**What the task asks:** Copy the records below word for word, beginning at the line that contains "dinghy (531, 361)" and stopping after the line that contains "scarlet [301, 1111]".

**Entries supplied:**
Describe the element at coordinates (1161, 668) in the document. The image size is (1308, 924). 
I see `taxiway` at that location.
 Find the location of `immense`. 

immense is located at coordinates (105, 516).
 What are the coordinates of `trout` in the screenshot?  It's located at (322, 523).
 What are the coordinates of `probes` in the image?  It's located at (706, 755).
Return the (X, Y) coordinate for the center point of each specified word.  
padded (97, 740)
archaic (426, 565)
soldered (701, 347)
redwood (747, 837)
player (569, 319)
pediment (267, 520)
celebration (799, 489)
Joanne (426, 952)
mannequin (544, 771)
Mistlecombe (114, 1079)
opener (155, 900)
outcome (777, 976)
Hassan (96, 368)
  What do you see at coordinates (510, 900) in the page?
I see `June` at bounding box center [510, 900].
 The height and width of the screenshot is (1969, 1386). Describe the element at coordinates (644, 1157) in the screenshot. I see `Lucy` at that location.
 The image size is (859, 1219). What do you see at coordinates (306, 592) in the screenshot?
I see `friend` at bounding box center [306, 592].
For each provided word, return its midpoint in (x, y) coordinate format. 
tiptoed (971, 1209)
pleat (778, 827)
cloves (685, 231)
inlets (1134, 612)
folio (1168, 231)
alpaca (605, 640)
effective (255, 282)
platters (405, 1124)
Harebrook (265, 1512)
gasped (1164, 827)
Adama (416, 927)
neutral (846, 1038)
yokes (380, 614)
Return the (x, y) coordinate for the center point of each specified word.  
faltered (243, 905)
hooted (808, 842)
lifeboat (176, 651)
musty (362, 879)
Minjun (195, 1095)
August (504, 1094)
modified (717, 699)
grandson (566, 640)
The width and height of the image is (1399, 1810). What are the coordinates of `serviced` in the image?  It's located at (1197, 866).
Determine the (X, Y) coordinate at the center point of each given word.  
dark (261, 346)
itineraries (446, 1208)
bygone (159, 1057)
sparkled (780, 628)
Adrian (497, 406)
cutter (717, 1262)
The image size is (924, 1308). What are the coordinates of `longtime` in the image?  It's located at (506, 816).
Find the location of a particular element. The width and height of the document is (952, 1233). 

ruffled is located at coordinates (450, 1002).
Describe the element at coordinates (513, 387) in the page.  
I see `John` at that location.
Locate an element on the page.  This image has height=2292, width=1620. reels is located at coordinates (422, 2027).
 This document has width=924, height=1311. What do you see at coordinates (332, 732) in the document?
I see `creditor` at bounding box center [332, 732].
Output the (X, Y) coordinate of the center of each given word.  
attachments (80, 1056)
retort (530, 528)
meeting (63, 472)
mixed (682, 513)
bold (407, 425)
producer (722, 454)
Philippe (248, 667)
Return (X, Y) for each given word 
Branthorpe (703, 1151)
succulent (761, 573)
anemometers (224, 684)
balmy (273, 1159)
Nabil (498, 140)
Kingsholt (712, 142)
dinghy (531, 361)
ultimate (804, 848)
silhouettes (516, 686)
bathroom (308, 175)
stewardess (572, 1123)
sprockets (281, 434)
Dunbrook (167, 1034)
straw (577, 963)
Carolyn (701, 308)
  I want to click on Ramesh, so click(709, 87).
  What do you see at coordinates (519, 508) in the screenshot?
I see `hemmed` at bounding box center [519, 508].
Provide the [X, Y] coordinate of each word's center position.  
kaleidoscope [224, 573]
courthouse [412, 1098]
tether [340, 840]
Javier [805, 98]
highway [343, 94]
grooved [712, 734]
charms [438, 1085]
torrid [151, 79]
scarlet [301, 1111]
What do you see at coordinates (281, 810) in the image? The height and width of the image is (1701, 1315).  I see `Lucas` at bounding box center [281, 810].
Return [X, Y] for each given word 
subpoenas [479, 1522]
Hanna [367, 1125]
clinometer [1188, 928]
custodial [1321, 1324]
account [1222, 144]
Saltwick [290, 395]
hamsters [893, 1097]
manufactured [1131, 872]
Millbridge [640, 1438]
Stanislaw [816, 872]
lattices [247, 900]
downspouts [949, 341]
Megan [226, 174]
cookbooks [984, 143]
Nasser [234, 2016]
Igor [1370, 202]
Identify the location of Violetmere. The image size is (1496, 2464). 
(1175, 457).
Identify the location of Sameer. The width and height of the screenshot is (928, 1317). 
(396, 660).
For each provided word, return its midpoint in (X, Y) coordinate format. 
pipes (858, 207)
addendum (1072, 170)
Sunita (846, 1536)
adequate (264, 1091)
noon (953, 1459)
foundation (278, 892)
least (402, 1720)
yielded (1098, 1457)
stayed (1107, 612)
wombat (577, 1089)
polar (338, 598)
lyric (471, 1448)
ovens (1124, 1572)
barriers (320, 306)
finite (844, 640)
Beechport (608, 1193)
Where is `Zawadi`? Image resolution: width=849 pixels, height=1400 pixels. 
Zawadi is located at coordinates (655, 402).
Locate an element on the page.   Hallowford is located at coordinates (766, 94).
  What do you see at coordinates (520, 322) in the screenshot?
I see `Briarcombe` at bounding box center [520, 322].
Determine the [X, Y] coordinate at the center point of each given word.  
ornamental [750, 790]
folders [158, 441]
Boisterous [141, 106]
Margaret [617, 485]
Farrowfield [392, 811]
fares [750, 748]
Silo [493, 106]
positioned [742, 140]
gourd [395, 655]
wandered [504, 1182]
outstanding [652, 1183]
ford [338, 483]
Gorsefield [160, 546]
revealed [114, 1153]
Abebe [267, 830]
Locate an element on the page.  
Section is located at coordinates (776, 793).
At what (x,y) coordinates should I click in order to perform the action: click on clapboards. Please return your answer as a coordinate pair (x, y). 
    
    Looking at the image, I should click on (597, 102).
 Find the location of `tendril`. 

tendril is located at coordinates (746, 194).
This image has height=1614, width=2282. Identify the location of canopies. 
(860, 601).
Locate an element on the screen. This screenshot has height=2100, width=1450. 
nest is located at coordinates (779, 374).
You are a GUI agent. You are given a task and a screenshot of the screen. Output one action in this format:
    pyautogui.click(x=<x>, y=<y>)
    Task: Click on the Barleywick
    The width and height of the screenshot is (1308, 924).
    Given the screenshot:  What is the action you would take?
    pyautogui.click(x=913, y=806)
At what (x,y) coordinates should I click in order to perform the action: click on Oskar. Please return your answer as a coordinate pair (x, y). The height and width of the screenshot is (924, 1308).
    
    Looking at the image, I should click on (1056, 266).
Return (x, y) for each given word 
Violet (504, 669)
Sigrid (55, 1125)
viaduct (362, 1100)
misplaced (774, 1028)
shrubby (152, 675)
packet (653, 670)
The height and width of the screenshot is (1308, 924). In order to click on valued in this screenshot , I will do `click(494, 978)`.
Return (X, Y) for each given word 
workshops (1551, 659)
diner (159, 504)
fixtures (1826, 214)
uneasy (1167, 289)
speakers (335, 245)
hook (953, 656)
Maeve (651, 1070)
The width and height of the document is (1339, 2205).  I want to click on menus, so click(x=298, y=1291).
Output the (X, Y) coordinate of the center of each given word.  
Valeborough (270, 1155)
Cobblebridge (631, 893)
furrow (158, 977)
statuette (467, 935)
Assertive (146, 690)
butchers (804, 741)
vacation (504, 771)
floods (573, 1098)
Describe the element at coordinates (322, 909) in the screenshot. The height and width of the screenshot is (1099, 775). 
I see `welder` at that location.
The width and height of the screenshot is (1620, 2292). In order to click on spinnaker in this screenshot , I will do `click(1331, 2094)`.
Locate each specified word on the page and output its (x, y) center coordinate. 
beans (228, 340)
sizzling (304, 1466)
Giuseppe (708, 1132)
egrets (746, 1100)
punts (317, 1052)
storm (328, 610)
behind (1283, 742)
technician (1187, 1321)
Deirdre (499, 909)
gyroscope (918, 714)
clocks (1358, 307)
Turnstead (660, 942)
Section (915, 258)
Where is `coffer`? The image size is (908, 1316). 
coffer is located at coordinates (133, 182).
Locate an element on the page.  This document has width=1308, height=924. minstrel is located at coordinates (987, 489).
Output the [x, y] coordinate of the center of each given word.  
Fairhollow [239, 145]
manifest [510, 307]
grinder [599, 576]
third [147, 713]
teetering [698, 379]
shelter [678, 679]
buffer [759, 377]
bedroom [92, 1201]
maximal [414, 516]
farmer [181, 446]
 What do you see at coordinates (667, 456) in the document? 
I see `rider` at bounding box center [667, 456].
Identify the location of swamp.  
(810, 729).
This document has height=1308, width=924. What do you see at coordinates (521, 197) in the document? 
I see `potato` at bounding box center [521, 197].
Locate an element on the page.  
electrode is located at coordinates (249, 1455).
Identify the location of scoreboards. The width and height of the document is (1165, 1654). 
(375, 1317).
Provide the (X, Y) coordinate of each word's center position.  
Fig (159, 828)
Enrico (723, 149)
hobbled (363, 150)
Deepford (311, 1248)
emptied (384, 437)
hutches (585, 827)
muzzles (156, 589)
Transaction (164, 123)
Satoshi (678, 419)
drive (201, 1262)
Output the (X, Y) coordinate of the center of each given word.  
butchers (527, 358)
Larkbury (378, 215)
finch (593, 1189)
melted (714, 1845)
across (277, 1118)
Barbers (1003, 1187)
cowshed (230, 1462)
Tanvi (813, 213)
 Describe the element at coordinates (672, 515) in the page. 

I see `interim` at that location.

**Exercise response:**
dinghy (531, 361)
ultimate (804, 848)
silhouettes (516, 686)
bathroom (308, 175)
stewardess (572, 1123)
sprockets (281, 434)
Dunbrook (167, 1034)
straw (577, 963)
Carolyn (701, 308)
  I want to click on Ramesh, so click(709, 87).
  What do you see at coordinates (519, 508) in the screenshot?
I see `hemmed` at bounding box center [519, 508].
Provide the [X, Y] coordinate of each word's center position.  
kaleidoscope [224, 573]
courthouse [412, 1098]
tether [340, 840]
Javier [805, 98]
highway [343, 94]
grooved [712, 734]
charms [438, 1085]
torrid [151, 79]
scarlet [301, 1111]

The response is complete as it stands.